**Prompt**:
Transcribe the records below word for word, beginning with the first line and stopping after the line that contains "(260, 398) = (563, 469): grey"; pictures are not part of the copy.

**Record excerpts**:
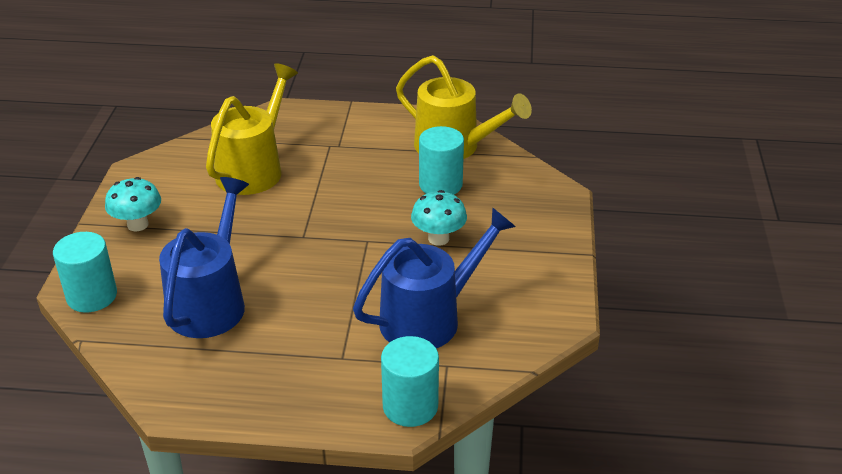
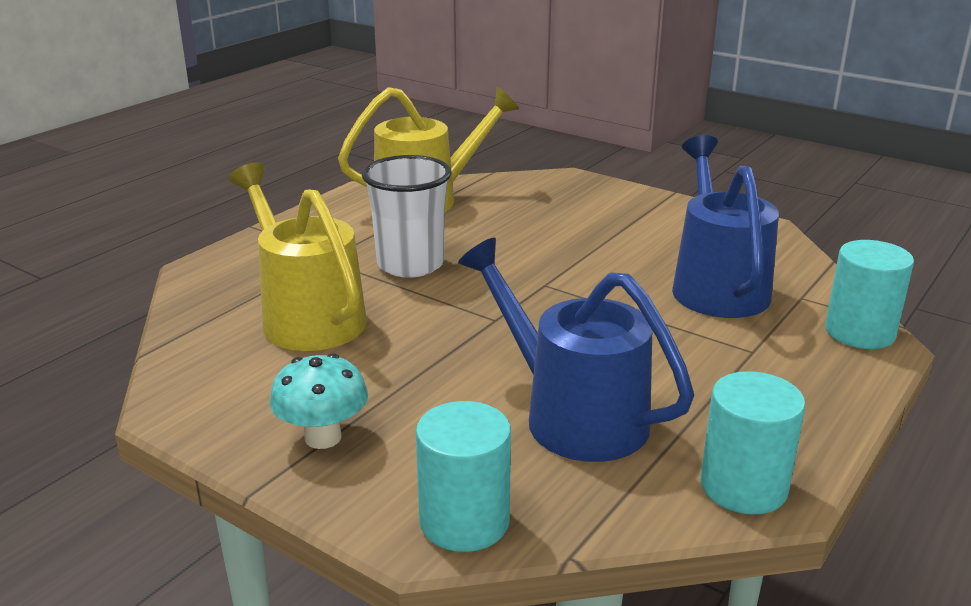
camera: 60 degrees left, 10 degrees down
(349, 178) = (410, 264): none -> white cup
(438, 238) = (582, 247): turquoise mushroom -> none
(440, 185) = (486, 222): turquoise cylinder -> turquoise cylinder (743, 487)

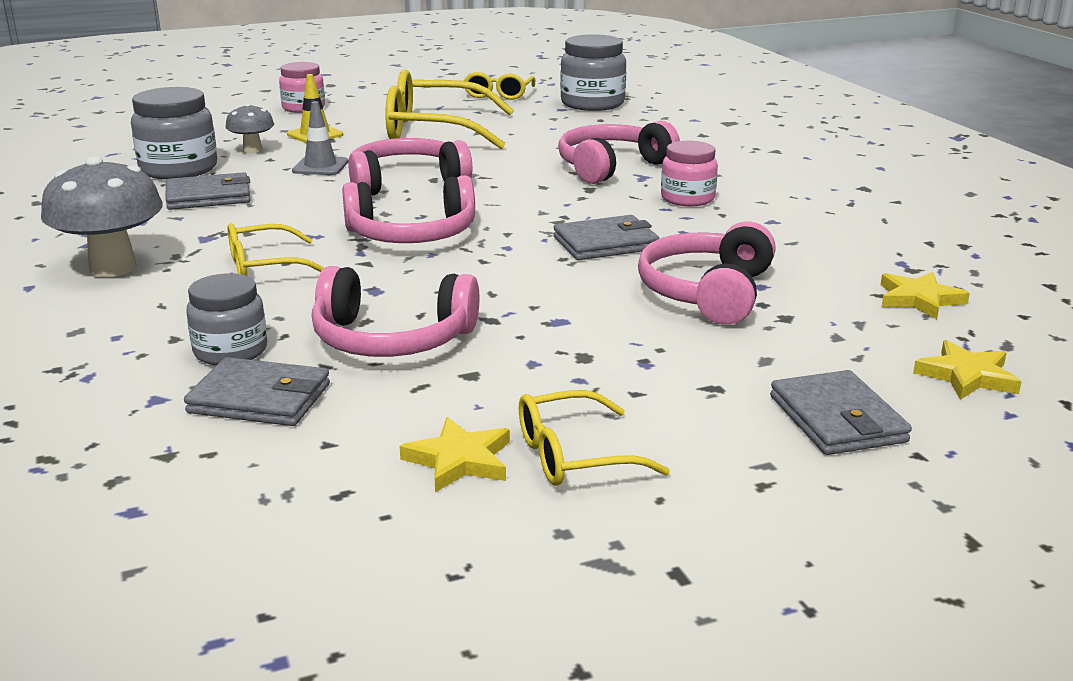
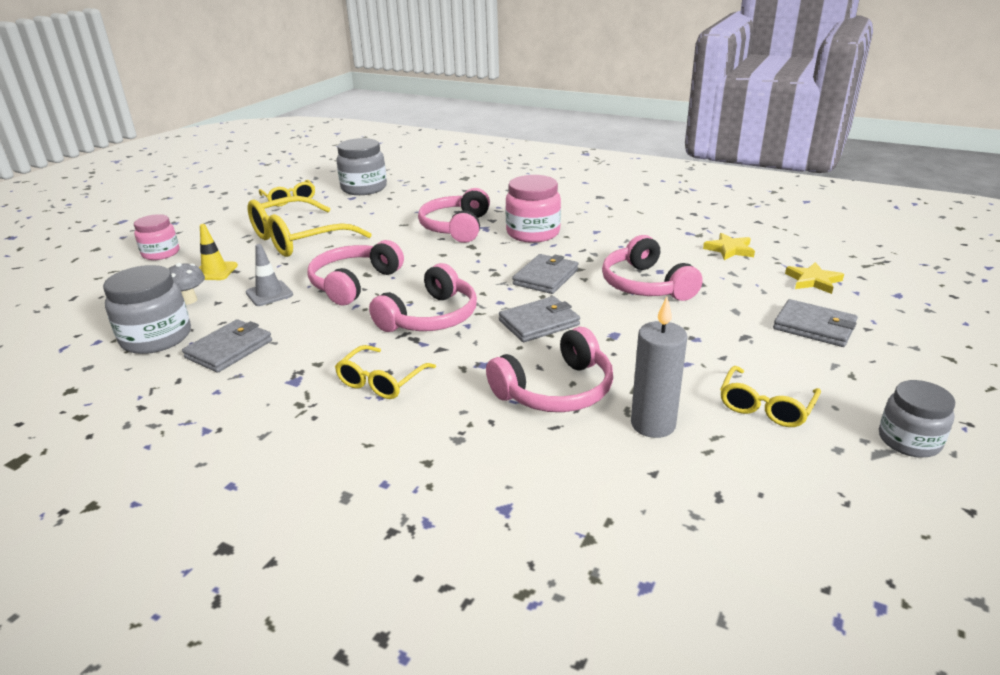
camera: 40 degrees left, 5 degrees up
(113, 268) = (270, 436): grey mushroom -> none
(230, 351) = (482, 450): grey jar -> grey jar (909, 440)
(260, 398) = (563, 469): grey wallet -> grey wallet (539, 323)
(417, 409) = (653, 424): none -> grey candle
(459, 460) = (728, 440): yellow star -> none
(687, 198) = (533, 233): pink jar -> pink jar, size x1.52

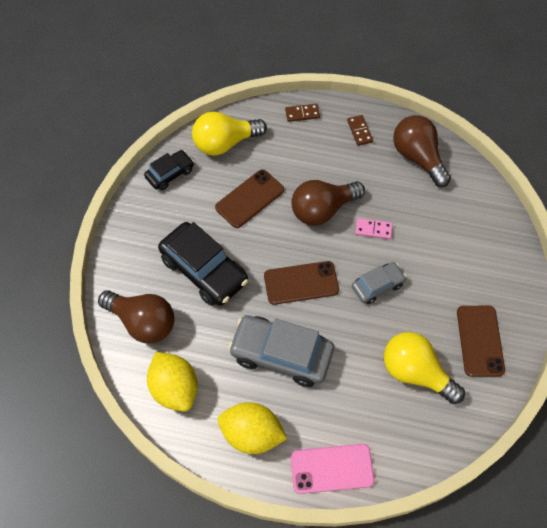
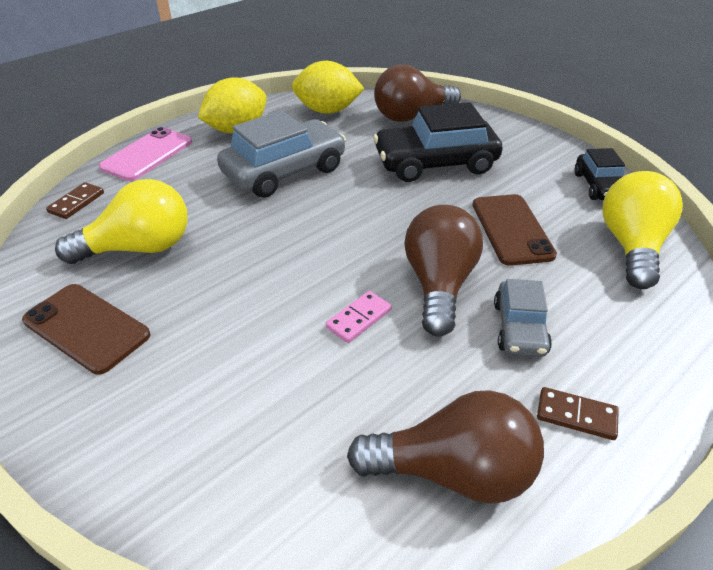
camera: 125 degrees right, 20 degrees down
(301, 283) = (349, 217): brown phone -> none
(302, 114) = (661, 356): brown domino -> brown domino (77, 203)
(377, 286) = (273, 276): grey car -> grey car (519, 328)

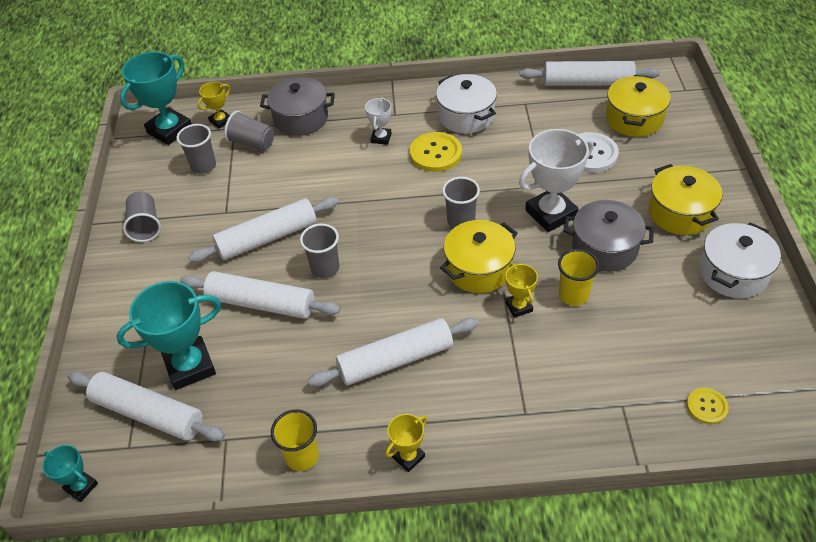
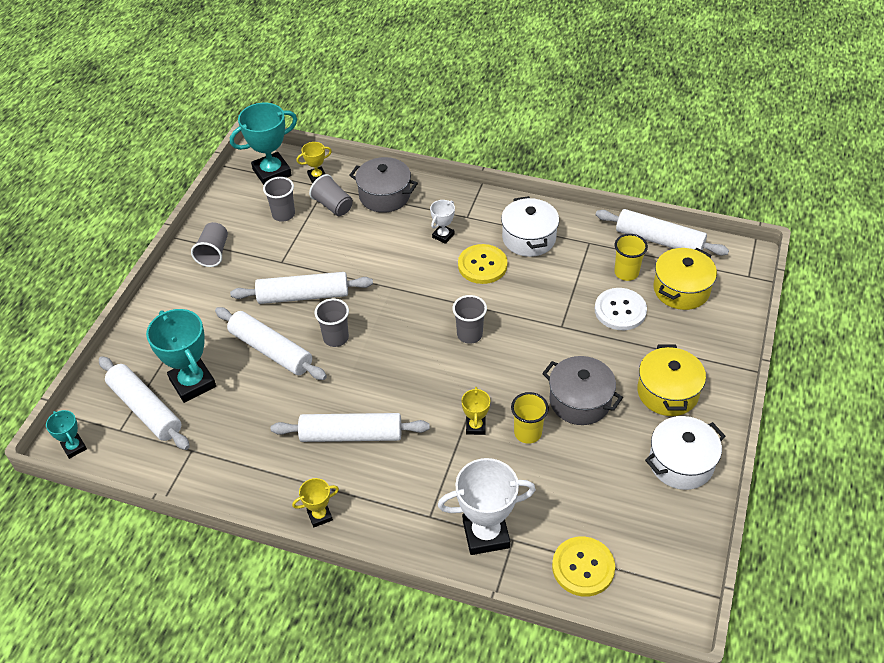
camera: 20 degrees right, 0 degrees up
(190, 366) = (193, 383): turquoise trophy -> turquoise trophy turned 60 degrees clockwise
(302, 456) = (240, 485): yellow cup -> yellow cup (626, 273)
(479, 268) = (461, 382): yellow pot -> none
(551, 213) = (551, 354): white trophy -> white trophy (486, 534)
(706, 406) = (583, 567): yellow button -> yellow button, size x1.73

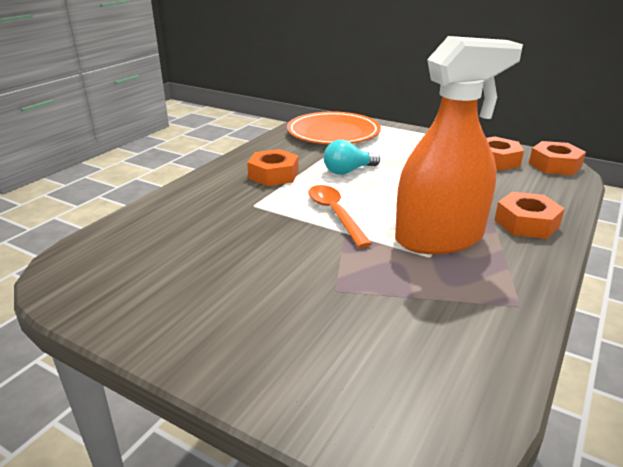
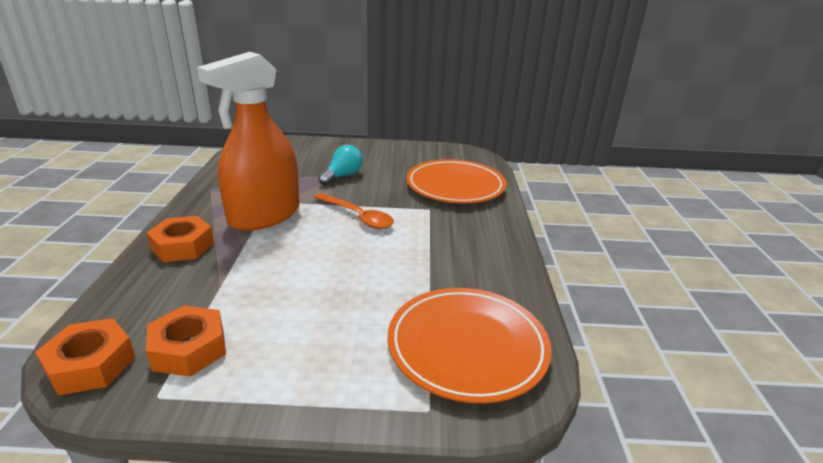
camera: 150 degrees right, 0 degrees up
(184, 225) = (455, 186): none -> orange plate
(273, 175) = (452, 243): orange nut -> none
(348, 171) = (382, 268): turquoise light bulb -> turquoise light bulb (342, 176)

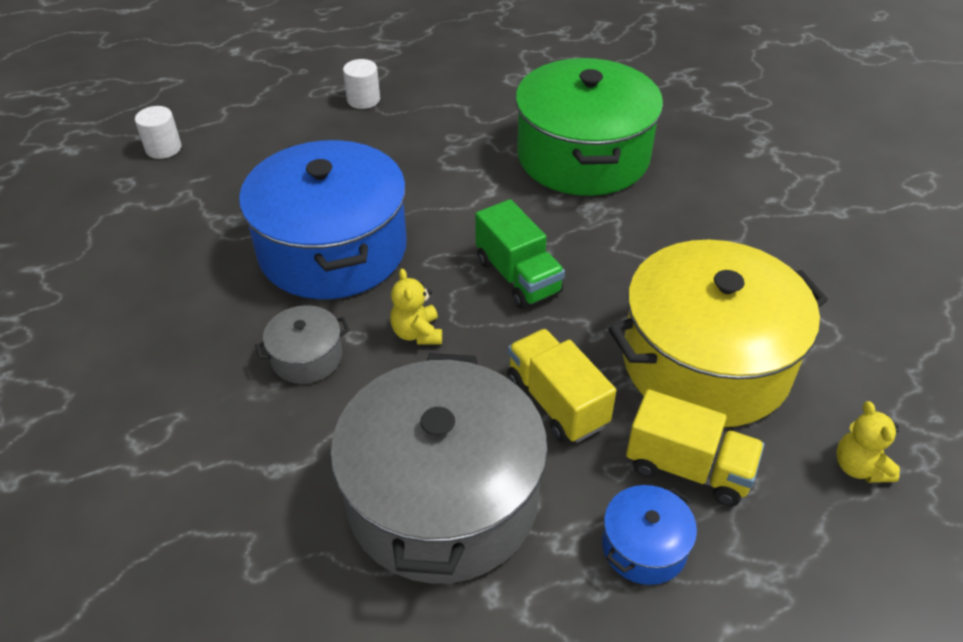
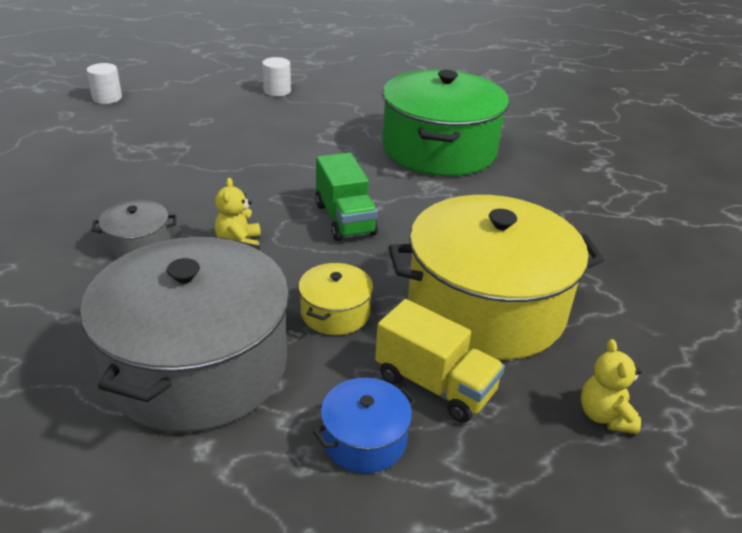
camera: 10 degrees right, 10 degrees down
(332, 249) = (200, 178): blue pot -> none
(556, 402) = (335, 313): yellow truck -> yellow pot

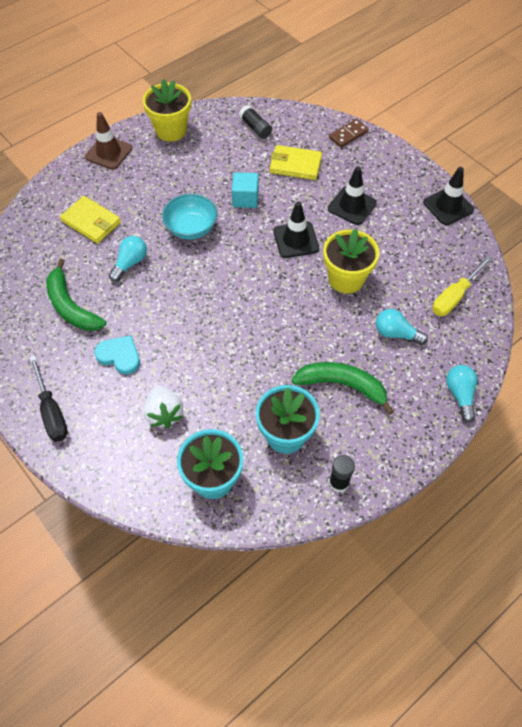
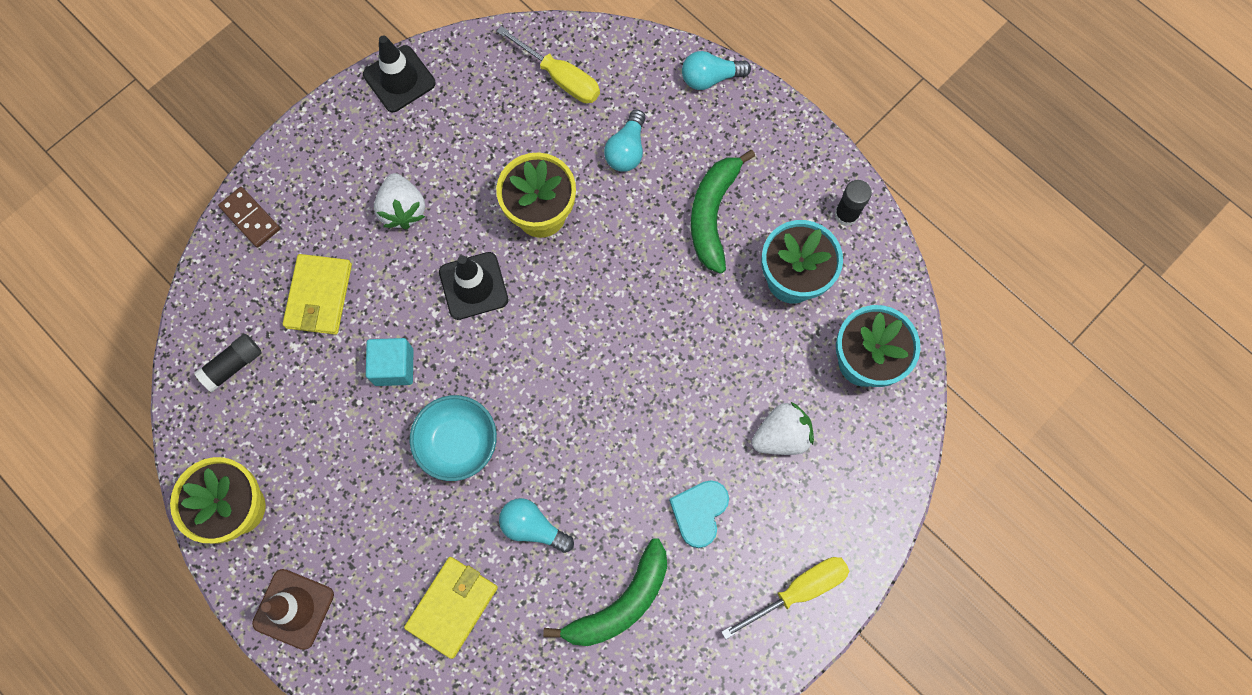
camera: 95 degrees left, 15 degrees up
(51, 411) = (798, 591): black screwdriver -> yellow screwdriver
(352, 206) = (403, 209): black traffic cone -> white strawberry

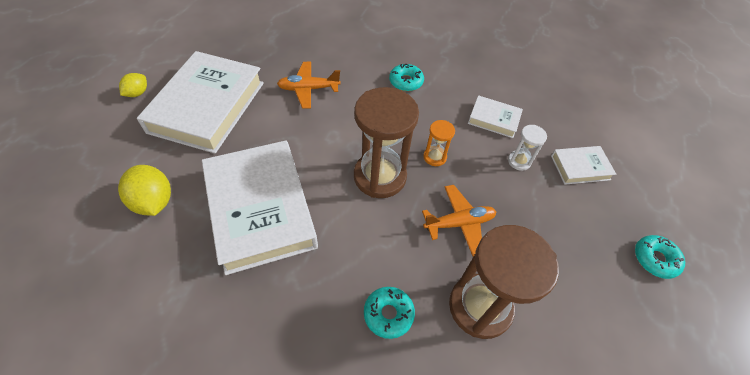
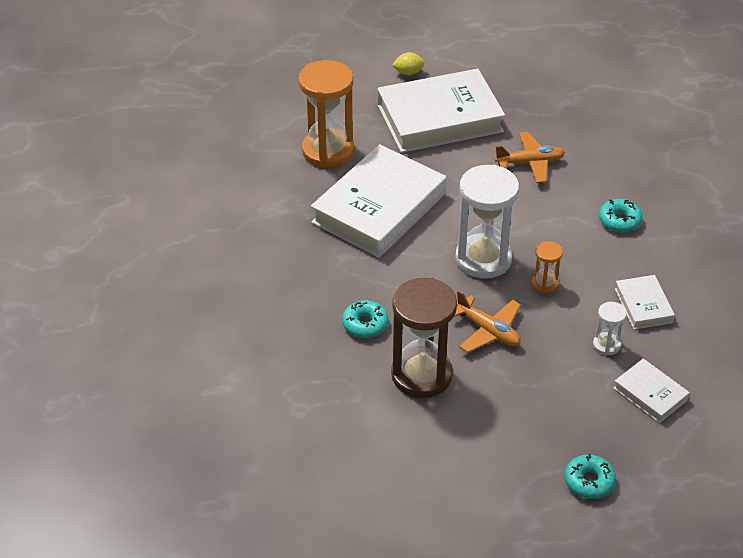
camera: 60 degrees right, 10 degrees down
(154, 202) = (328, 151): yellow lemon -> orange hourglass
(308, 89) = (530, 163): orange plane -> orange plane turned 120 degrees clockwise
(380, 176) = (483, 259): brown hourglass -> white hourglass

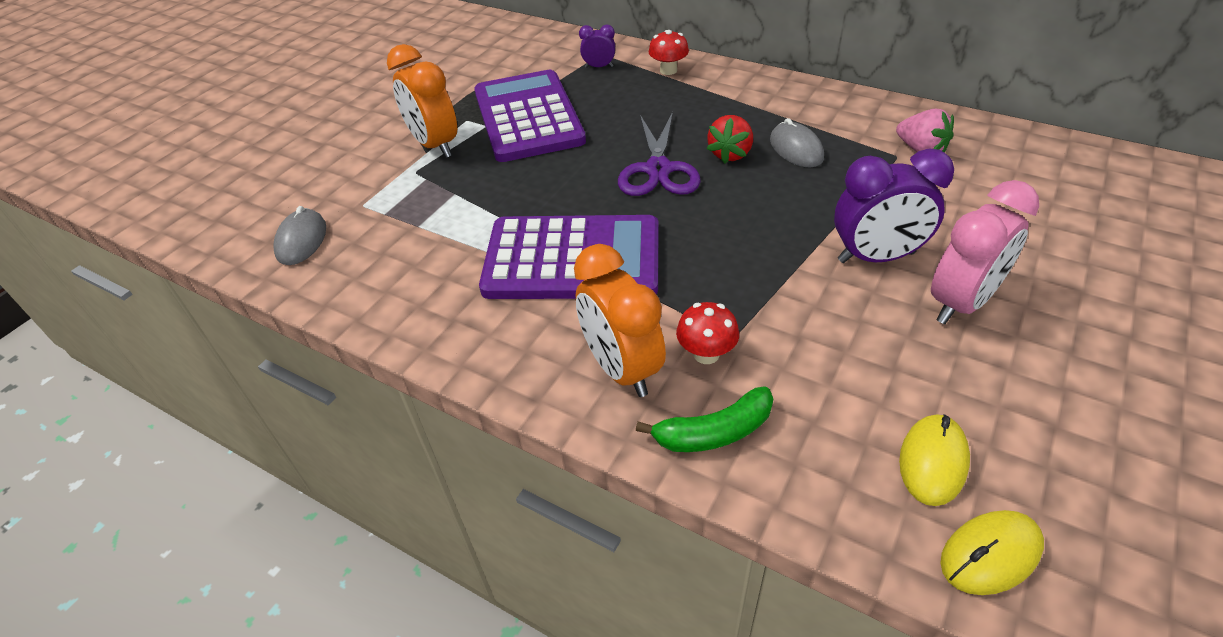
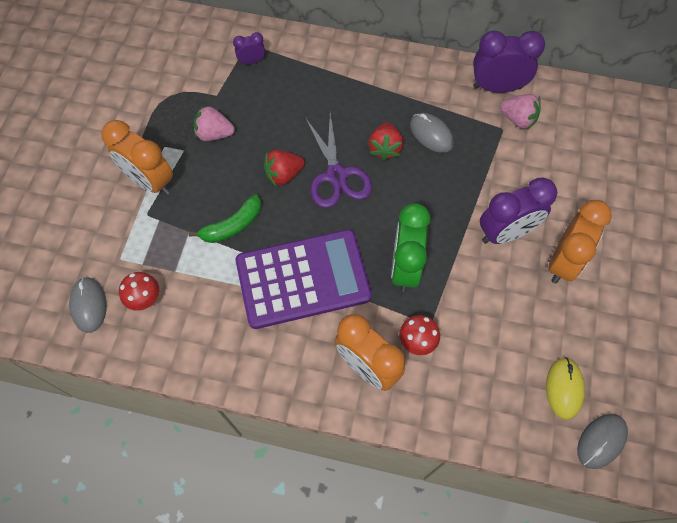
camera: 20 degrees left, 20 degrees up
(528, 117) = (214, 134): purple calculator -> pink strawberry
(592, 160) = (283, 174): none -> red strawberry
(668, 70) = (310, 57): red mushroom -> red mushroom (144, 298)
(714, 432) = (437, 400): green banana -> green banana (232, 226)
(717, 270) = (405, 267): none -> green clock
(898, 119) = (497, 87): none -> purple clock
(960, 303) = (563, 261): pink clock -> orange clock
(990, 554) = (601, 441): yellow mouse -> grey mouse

**Result for this task**:
camera: 60 degrees left, 10 degrees down
(349, 178) = (410, 264): none -> white cup
(438, 238) = (582, 247): turquoise mushroom -> none
(440, 185) = (486, 222): turquoise cylinder -> turquoise cylinder (743, 487)

camera: 40 degrees left, 5 degrees up
(113, 268) = (270, 436): grey mushroom -> none
(230, 351) = (482, 450): grey jar -> grey jar (909, 440)
(260, 398) = (563, 469): grey wallet -> grey wallet (539, 323)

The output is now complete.